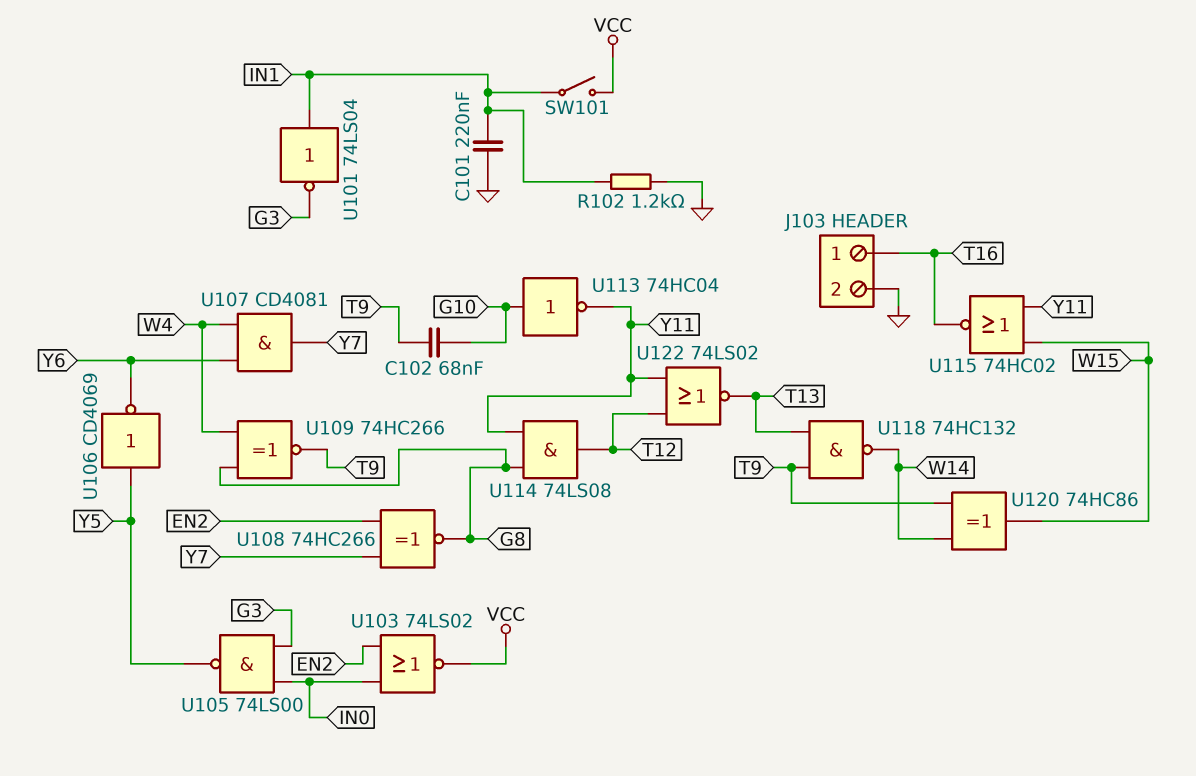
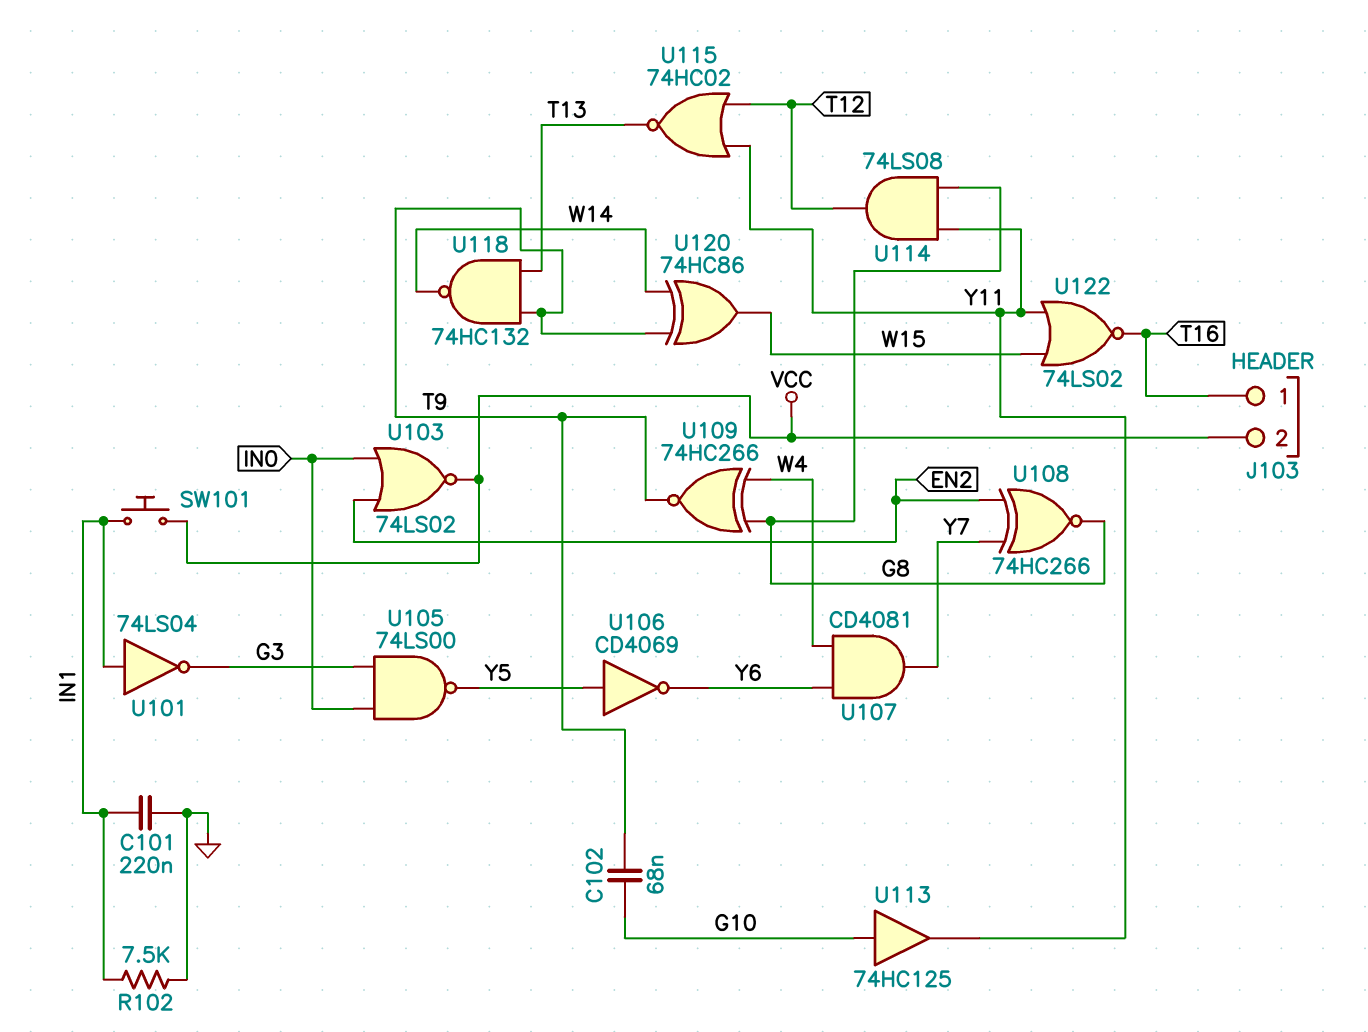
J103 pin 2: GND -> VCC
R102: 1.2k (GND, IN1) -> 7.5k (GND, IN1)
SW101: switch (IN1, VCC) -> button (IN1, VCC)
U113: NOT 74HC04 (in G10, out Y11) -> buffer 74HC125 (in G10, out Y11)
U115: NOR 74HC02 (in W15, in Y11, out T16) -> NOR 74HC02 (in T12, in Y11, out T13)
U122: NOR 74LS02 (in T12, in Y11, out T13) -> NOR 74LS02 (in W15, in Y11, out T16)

◆ ◆ ◆ ◆ ◆

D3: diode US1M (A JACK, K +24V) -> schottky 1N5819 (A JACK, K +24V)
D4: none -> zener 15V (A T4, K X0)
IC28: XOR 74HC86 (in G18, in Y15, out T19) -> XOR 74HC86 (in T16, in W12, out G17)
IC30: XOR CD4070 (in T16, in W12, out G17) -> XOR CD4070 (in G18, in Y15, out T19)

◆ ◆ ◆ ◆ ◆

# [What you need to do]
In the listing above, the lines from the one containing "J103 pin 2: GND -> VCC" through the one containing "U122: NOR 74LS02" must be set down exactly, with no other lines.

# [Exercise output]
J103 pin 2: GND -> VCC
R102: 1.2k (GND, IN1) -> 7.5k (GND, IN1)
SW101: switch (IN1, VCC) -> button (IN1, VCC)
U113: NOT 74HC04 (in G10, out Y11) -> buffer 74HC125 (in G10, out Y11)
U115: NOR 74HC02 (in W15, in Y11, out T16) -> NOR 74HC02 (in T12, in Y11, out T13)
U122: NOR 74LS02 (in T12, in Y11, out T13) -> NOR 74LS02 (in W15, in Y11, out T16)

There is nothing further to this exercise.